REQUIREMENT >> Write out, from the entries below, exactly the lines that run between the lines holding "green donut: 0 -> 2" and "yellow banana: 0 -> 1", inclusive, and stop there.

SUPPLIED MATERIAL >>
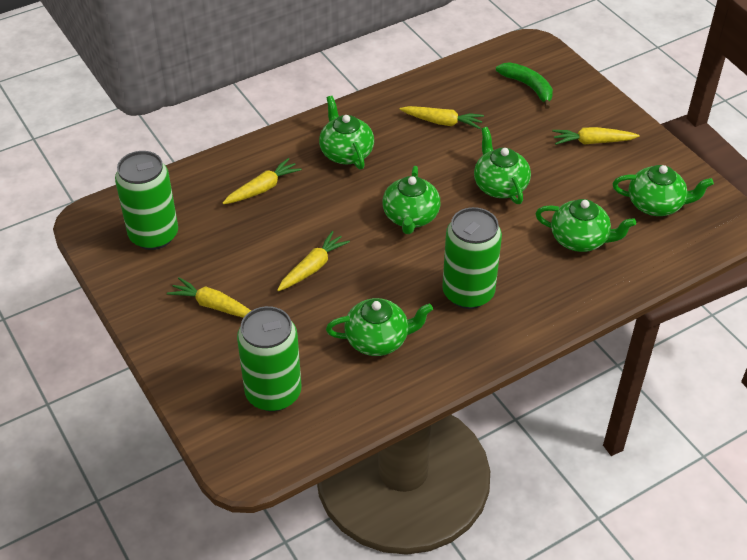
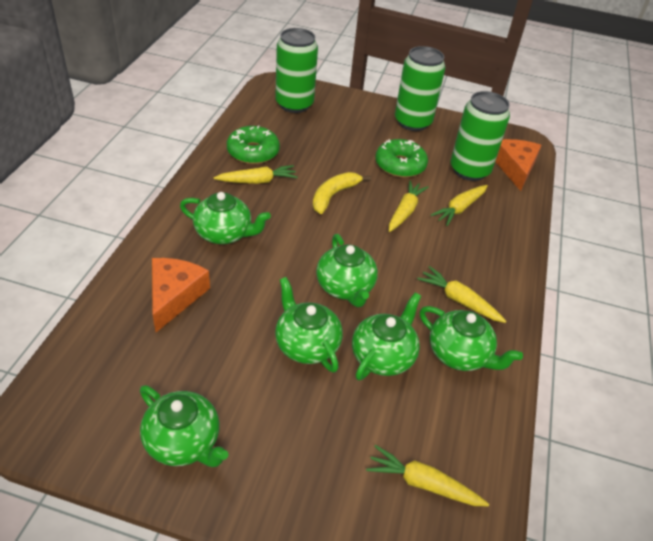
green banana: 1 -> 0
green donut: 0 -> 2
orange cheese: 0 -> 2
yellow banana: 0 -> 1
* * *
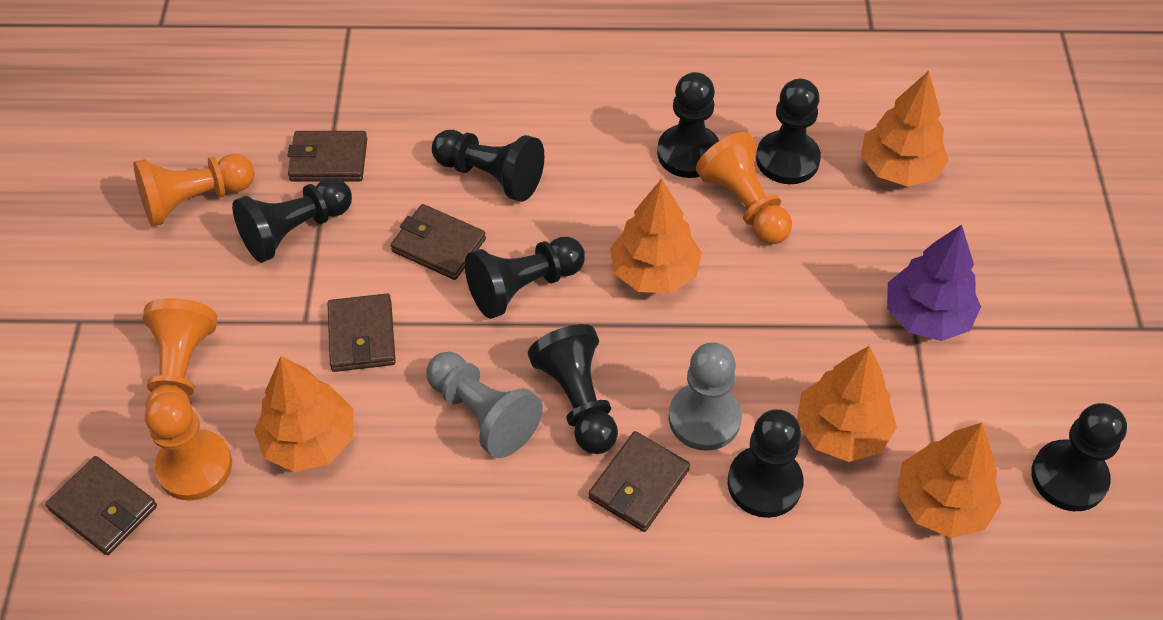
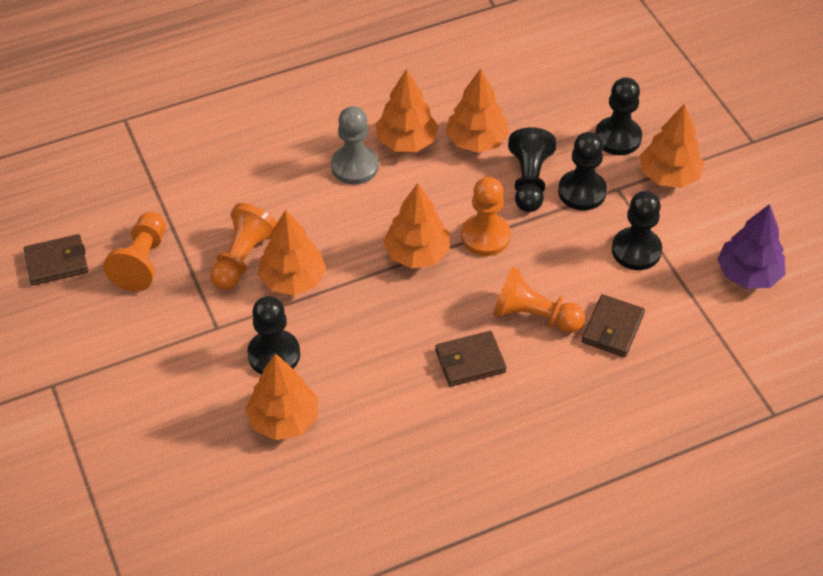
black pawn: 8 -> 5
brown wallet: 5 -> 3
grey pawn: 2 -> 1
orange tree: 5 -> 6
...
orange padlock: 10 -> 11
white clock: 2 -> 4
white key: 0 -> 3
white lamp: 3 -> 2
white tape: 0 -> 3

EXERCISE RESULT >>
green donut: 0 -> 2
orange cheese: 0 -> 2
yellow banana: 0 -> 1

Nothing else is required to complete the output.